The input »
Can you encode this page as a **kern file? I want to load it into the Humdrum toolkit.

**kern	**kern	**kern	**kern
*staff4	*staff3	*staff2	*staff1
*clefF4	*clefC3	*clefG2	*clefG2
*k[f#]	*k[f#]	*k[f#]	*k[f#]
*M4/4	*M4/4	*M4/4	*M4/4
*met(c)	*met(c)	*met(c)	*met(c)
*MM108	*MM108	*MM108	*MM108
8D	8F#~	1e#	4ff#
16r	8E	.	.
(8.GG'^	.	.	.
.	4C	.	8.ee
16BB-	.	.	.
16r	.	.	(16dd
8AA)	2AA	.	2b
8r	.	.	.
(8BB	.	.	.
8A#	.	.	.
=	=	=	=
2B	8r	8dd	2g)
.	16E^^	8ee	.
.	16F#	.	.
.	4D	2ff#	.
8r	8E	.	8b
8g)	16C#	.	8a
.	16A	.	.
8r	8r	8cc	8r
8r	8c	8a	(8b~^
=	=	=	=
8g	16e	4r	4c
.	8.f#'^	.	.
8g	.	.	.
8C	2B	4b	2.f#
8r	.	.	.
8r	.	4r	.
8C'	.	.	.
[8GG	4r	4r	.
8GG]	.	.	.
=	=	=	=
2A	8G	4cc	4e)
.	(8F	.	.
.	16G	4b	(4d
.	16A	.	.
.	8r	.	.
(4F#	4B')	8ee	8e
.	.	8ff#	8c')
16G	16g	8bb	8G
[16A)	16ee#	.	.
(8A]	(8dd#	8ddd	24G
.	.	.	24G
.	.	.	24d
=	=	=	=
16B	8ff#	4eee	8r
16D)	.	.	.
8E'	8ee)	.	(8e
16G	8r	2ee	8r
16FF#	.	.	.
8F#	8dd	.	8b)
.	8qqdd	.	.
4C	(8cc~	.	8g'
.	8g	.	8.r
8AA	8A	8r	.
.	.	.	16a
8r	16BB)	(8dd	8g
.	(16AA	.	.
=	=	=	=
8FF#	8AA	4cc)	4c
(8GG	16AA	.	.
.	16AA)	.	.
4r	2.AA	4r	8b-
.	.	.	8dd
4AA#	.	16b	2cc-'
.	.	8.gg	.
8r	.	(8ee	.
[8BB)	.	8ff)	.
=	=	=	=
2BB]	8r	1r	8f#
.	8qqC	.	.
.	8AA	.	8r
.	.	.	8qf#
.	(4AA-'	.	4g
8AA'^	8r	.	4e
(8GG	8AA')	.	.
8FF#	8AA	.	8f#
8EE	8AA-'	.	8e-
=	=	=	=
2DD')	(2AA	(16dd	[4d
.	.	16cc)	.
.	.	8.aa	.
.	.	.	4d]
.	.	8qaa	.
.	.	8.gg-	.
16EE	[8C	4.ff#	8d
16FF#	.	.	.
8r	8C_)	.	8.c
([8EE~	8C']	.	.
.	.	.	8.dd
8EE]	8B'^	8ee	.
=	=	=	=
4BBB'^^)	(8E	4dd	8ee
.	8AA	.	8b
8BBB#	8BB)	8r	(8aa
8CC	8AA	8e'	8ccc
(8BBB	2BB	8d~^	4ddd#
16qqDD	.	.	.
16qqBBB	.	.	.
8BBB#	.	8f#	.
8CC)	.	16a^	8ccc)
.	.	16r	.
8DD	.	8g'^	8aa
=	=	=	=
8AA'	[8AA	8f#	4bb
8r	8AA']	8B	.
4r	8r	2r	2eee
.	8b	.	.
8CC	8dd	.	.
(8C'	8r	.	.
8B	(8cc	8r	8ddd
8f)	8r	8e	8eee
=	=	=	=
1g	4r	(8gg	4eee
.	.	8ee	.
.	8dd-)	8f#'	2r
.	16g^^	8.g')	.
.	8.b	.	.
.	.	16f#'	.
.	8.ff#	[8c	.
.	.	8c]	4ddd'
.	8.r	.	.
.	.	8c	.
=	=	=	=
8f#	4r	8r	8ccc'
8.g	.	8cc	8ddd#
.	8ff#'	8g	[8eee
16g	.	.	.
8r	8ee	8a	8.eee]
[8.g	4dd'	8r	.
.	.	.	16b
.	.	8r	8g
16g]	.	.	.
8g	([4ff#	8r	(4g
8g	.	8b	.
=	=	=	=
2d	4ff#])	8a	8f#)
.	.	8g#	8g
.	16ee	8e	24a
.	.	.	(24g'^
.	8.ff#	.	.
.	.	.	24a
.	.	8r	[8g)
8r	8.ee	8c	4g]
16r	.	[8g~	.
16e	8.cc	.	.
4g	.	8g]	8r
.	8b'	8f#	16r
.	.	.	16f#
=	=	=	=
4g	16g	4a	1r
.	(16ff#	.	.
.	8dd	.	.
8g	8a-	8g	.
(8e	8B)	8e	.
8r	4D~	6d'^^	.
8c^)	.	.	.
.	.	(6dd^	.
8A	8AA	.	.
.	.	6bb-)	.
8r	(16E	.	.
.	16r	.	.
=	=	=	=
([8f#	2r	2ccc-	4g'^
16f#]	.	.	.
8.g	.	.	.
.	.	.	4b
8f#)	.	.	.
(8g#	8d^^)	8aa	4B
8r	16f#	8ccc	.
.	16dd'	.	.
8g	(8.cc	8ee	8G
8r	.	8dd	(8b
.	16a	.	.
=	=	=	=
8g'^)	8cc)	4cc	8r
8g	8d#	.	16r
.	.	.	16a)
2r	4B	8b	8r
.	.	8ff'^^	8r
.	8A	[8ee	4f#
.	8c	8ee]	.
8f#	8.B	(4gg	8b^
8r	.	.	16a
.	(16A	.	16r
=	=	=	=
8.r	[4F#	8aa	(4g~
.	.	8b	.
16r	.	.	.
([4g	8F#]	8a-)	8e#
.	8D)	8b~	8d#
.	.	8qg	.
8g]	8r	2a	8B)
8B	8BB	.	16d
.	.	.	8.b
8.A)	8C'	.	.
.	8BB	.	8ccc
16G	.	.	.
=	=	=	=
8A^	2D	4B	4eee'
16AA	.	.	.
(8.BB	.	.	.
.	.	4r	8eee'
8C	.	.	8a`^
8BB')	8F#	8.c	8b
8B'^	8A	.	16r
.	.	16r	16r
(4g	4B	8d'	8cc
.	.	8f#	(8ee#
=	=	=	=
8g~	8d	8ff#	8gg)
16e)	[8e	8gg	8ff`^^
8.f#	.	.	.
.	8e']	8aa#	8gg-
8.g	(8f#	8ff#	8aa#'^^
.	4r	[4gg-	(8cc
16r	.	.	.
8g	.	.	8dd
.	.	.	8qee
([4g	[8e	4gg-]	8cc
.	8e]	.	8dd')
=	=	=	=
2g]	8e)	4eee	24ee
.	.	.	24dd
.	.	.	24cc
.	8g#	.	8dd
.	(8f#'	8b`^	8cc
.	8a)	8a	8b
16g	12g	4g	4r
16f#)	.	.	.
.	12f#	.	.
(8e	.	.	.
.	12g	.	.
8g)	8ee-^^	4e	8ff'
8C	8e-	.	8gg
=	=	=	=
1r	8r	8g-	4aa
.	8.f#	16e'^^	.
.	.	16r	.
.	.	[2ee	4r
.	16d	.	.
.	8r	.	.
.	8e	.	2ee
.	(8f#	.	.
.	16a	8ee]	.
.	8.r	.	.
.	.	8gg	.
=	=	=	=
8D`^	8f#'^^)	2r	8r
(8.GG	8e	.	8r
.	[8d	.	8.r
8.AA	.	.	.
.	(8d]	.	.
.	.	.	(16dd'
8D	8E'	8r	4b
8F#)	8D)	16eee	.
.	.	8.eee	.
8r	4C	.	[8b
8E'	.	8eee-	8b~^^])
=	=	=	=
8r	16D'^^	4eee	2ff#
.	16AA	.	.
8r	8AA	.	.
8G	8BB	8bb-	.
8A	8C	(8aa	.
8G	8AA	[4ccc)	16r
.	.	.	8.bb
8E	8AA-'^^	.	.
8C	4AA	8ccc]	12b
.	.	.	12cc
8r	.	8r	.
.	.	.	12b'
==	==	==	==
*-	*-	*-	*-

Instructions to follow » How many lines of the data above contain the string "kern"? Case counts; give only the number.

Task output » 2